In the material below, the required lines run from the one containing "Terminal - camera: [985,6,1319,132]" through the one containing "Calmo 483: [73,582,111,620]". Copy those lines exactly, ends included, and nothing else.

---- RECORDS FOR THIS TASK

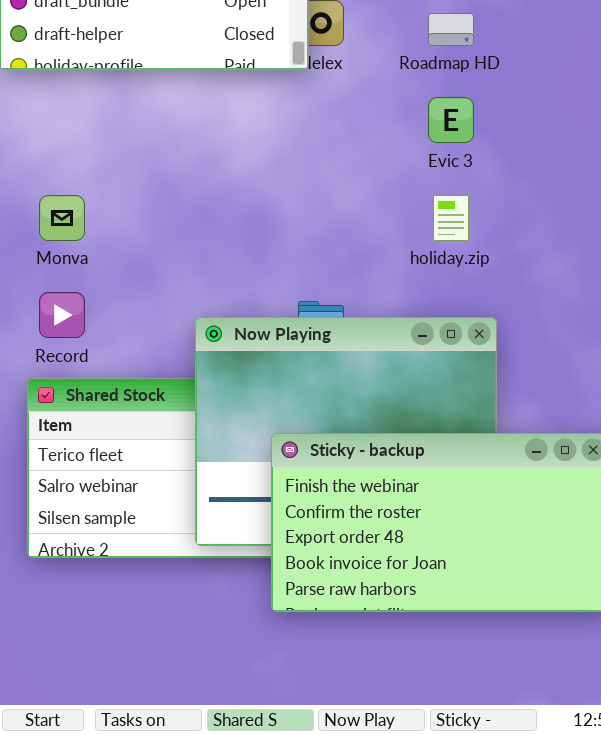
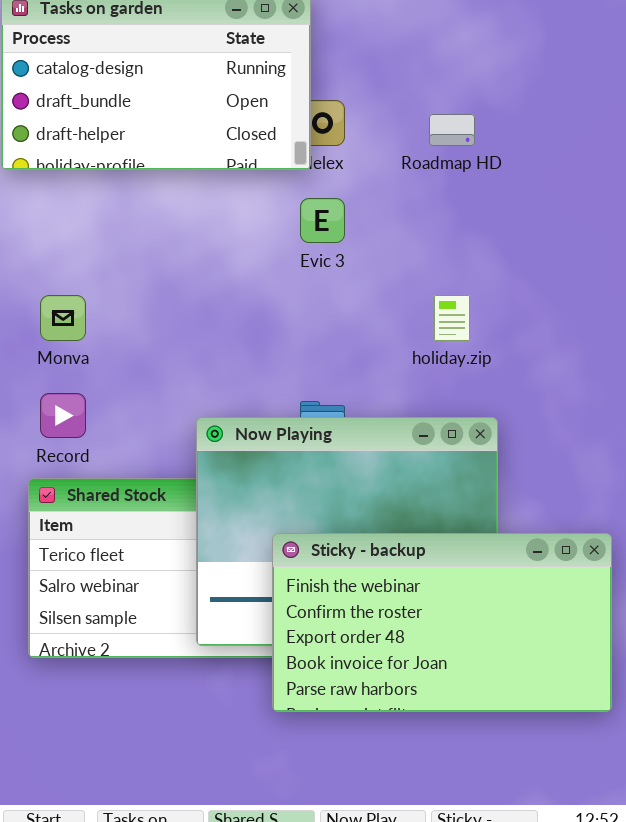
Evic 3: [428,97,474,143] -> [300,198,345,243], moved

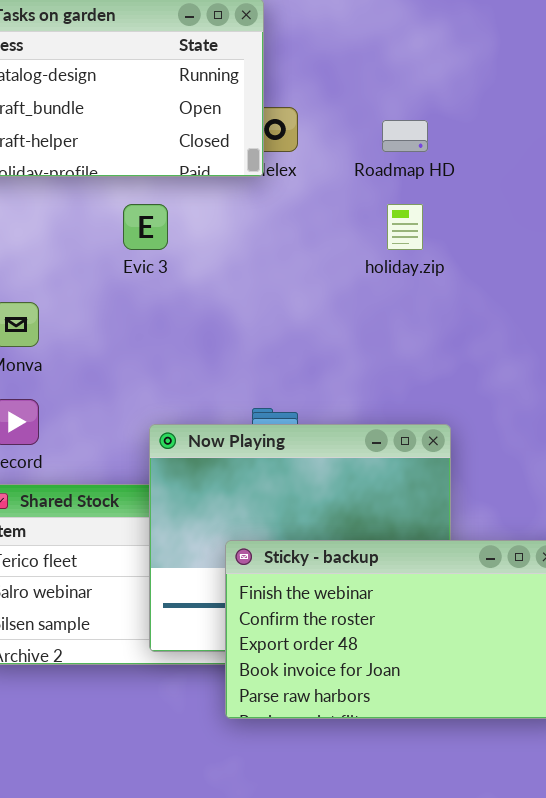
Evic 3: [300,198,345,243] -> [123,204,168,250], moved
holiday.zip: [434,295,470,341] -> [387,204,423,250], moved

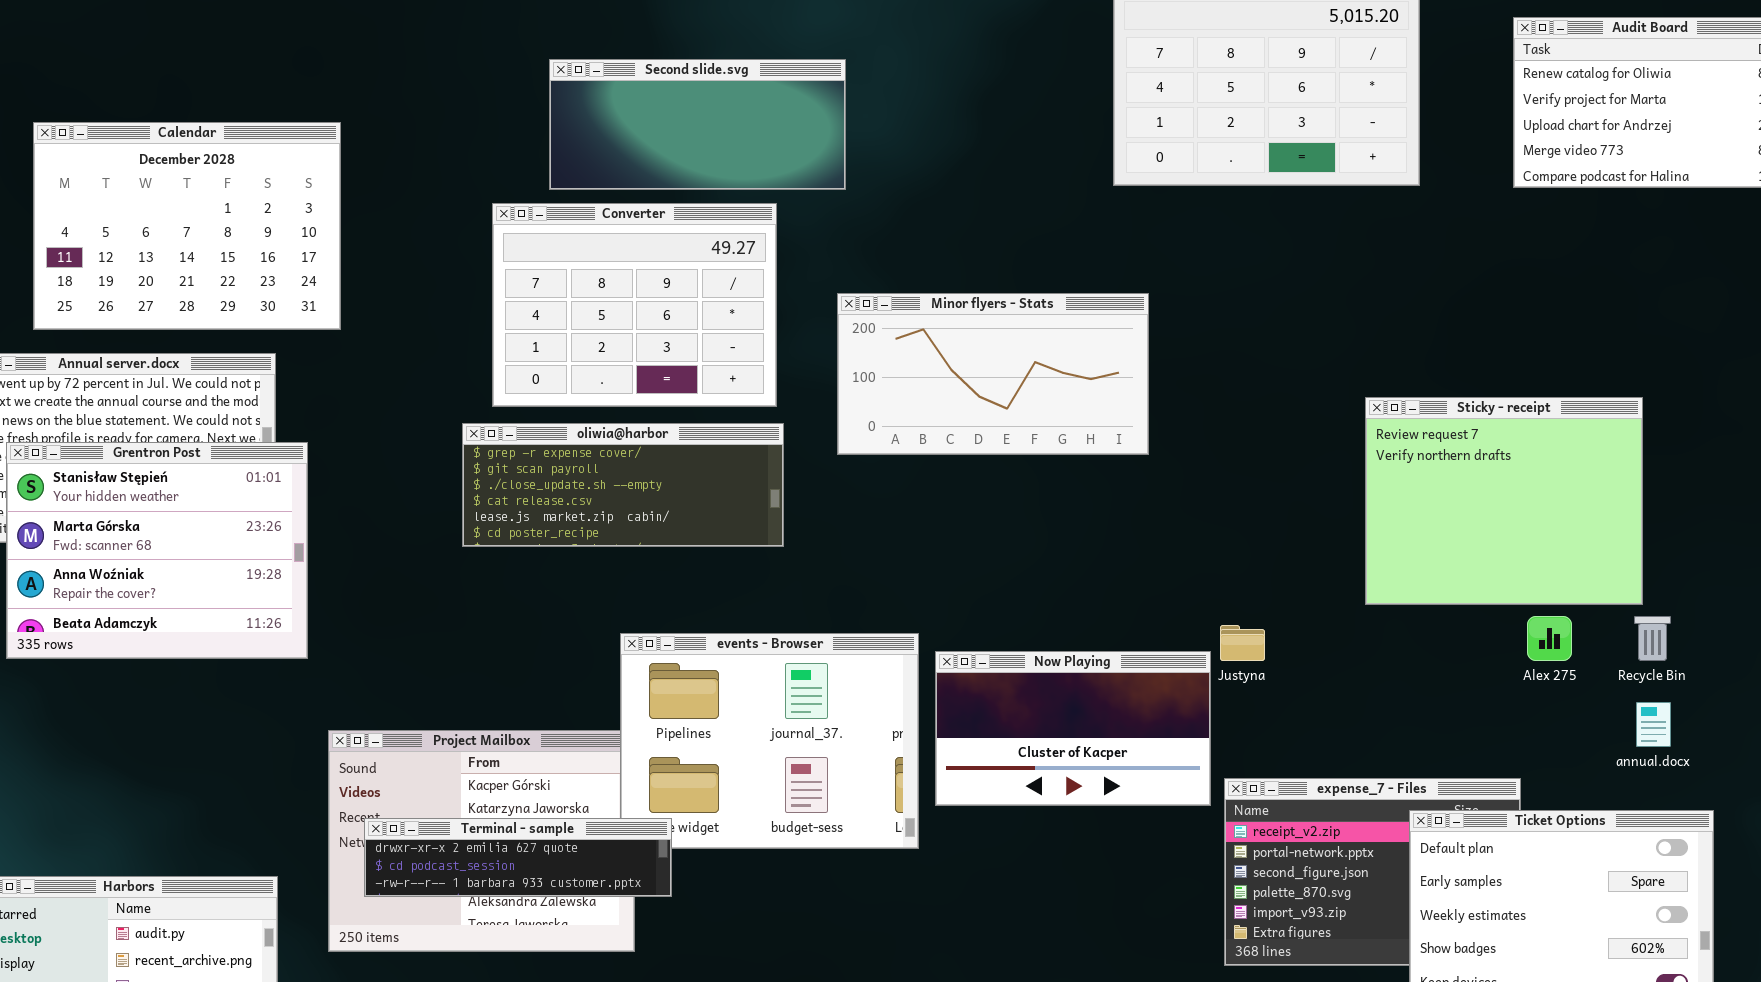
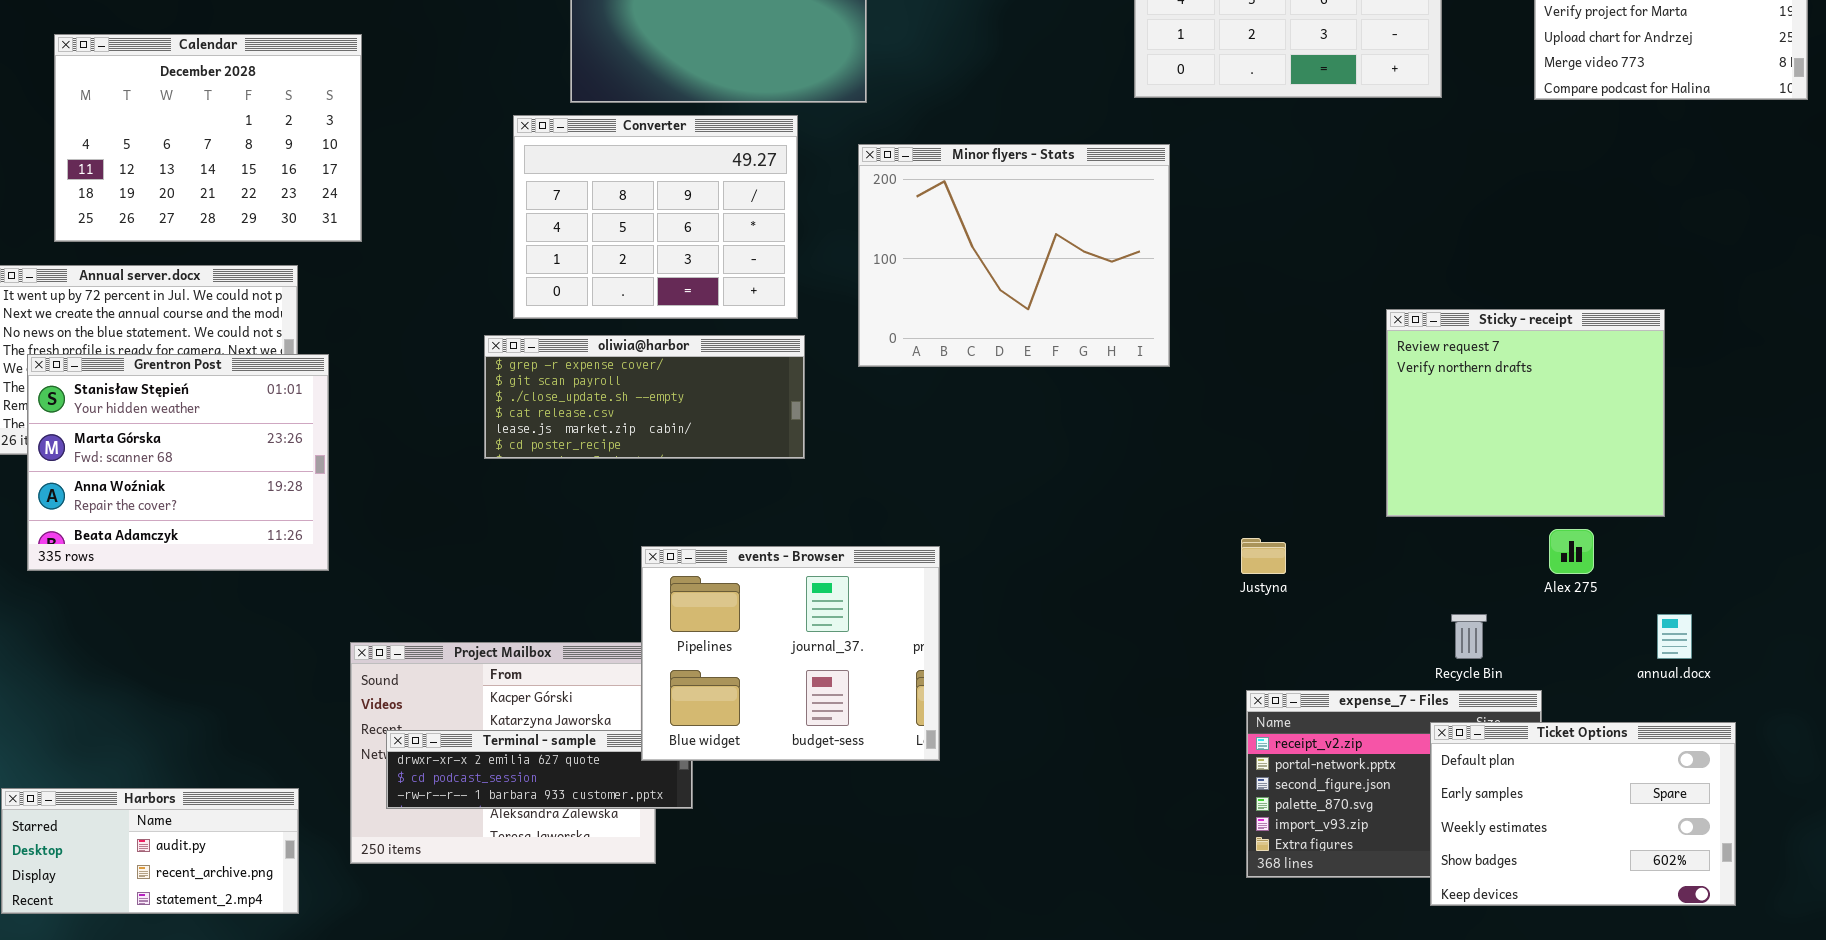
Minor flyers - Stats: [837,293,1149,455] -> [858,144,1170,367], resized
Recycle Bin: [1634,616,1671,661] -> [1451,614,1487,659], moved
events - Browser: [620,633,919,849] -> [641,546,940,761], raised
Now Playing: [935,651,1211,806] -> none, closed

--------
---- RECORDS FOR THIS TASK

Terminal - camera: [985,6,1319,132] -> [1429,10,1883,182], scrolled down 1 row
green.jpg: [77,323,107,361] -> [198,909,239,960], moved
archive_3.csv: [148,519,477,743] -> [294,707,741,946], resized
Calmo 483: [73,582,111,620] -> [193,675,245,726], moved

--------

**ANSWER BOX**:
Terminal - camera: [985,6,1319,132] -> [1429,10,1883,182], scrolled down 1 row
green.jpg: [77,323,107,361] -> [198,909,239,960], moved
archive_3.csv: [148,519,477,743] -> [294,707,741,946], resized
Calmo 483: [73,582,111,620] -> [193,675,245,726], moved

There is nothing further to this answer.